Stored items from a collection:
## BEGIN

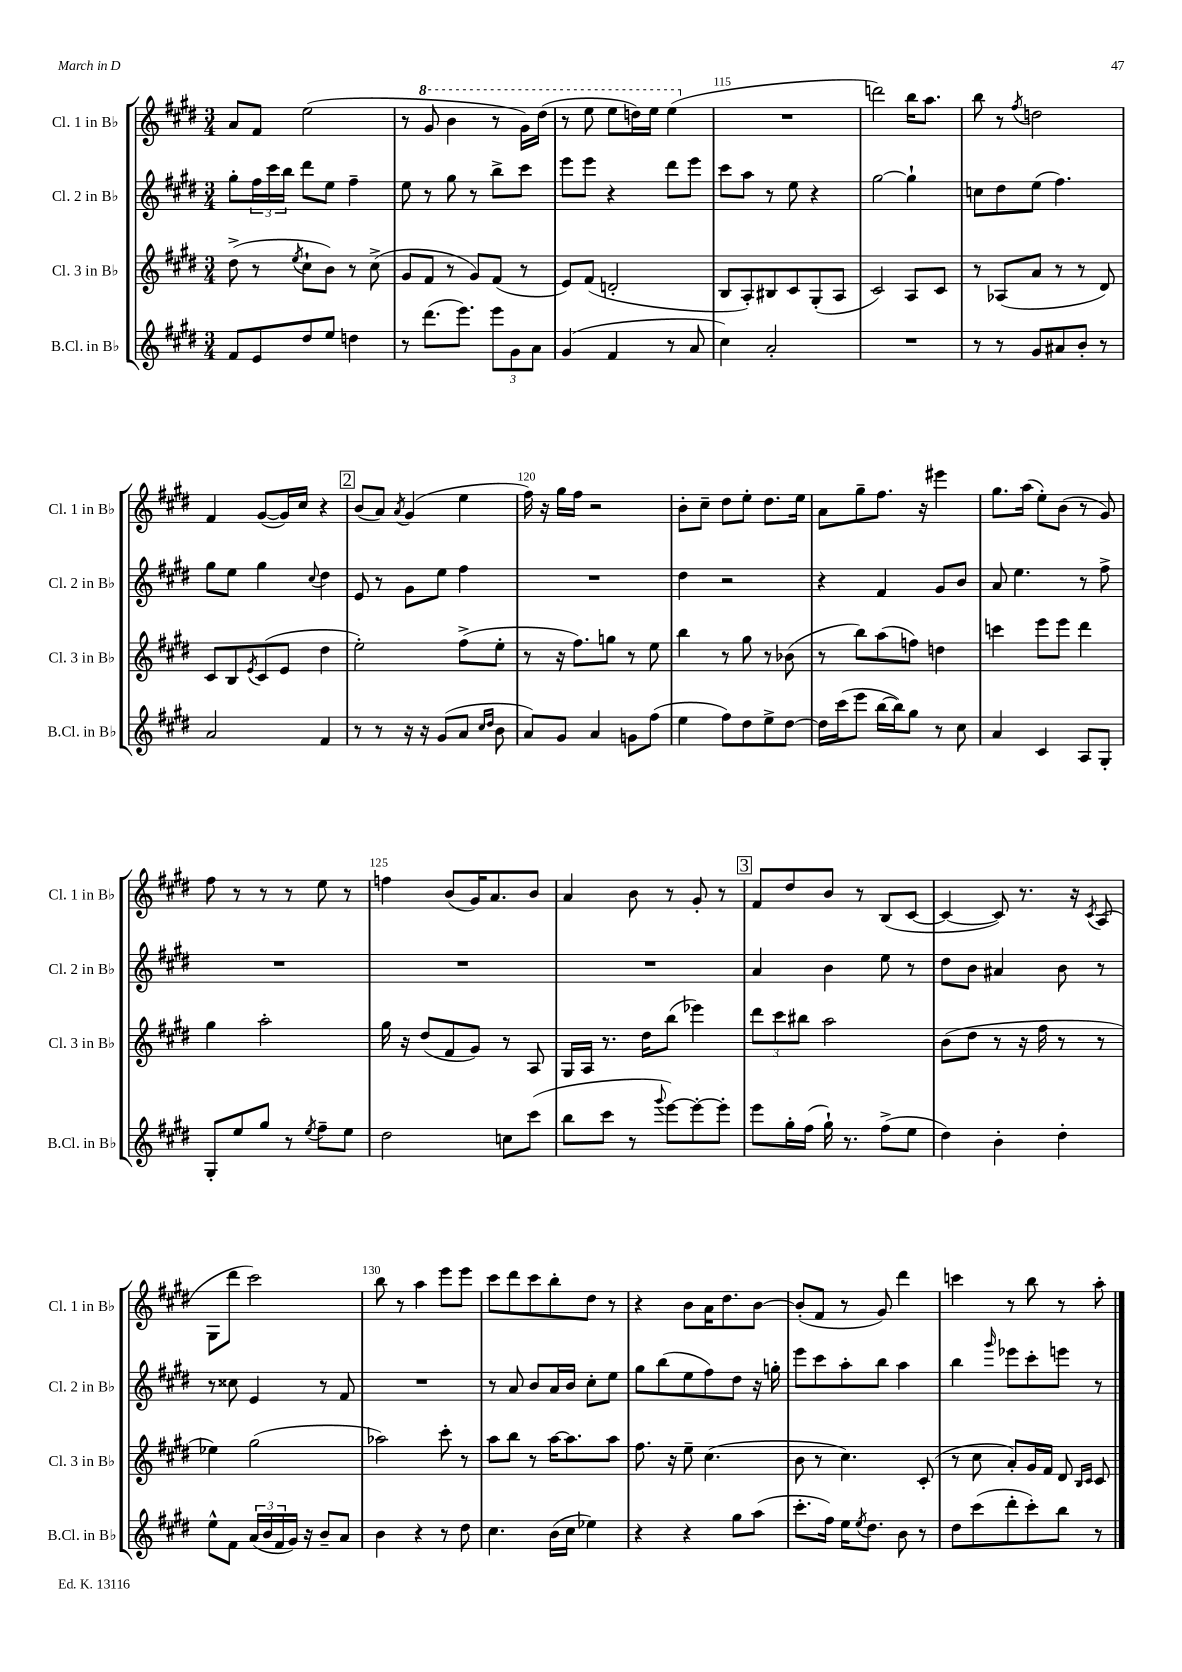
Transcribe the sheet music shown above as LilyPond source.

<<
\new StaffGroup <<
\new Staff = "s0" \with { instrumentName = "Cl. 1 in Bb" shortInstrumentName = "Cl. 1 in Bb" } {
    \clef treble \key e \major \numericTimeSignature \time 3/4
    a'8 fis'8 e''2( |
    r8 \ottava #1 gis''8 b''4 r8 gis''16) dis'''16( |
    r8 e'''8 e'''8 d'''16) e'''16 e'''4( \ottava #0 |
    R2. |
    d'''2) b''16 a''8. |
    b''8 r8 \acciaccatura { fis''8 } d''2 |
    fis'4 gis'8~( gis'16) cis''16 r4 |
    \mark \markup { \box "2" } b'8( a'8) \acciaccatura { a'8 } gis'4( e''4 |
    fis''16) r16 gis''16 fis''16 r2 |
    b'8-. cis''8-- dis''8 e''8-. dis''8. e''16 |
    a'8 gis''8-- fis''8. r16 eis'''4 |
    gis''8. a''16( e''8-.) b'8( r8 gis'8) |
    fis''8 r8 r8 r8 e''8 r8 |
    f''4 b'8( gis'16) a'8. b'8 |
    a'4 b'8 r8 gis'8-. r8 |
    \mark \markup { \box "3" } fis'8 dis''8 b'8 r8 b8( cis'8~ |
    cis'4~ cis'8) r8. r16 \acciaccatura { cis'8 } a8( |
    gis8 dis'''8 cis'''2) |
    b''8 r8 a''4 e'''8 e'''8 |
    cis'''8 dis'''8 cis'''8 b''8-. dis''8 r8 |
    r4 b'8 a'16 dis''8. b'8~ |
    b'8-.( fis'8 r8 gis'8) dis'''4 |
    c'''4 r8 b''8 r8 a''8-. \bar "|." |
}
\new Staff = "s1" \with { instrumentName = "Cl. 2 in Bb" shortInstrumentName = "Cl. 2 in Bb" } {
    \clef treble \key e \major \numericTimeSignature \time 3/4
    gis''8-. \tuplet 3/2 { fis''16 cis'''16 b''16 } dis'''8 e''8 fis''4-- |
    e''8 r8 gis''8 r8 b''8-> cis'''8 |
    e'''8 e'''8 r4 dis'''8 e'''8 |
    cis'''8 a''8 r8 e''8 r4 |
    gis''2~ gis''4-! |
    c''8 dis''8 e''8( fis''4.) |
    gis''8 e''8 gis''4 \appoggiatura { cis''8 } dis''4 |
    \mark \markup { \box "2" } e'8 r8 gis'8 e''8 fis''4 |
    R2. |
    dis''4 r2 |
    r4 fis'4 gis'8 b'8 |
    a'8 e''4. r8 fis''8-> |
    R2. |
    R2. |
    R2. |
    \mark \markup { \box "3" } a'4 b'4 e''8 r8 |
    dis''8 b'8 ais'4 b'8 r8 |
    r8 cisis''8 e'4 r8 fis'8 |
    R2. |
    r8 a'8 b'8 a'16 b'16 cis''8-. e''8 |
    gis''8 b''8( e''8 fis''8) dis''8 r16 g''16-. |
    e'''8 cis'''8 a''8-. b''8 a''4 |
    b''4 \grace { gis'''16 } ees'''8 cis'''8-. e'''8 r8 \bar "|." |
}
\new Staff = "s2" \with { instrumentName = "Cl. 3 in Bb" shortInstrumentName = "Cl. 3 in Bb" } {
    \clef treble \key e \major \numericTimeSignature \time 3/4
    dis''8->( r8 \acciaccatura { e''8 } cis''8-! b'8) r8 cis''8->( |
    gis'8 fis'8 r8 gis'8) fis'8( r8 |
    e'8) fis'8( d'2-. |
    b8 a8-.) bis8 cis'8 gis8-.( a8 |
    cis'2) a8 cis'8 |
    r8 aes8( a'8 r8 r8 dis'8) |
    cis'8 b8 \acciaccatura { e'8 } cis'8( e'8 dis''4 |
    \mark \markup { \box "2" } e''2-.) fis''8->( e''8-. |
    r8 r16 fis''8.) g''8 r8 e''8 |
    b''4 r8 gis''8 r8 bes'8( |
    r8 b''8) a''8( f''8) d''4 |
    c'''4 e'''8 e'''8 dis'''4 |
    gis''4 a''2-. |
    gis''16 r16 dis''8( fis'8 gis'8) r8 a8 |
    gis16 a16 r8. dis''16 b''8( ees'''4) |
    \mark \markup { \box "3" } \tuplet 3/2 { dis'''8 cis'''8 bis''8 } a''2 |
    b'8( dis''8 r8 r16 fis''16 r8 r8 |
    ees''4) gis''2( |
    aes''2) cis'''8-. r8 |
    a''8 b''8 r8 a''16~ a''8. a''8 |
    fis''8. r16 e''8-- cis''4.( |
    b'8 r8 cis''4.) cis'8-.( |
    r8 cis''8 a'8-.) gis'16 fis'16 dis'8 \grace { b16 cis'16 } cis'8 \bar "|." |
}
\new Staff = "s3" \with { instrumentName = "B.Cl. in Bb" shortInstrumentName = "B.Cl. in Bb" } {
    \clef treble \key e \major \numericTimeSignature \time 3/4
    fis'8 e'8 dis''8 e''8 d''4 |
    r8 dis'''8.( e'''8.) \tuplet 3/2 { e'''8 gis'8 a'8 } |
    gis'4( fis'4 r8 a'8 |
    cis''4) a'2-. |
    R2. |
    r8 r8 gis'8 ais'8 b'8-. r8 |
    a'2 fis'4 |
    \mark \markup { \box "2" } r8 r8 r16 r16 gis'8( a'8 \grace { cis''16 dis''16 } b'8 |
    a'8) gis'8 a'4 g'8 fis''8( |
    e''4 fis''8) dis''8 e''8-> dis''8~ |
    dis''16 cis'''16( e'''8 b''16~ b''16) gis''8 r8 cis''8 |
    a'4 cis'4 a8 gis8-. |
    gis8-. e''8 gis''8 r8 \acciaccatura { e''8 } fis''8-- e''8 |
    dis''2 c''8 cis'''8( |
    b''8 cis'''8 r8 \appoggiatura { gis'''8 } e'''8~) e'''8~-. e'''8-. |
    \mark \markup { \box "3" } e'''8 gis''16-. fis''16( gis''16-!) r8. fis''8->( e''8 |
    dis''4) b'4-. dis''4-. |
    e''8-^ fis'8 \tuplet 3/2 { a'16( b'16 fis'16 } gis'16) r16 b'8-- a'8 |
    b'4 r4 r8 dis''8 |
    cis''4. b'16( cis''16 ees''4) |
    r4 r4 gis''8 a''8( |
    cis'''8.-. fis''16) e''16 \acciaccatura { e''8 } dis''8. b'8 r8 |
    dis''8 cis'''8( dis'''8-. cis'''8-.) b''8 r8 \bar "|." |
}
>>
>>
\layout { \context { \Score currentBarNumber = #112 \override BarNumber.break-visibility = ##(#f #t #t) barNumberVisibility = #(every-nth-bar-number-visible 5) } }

## END

Set exercise
Count the lines above that contain the string "acciaccatura".

Result below
7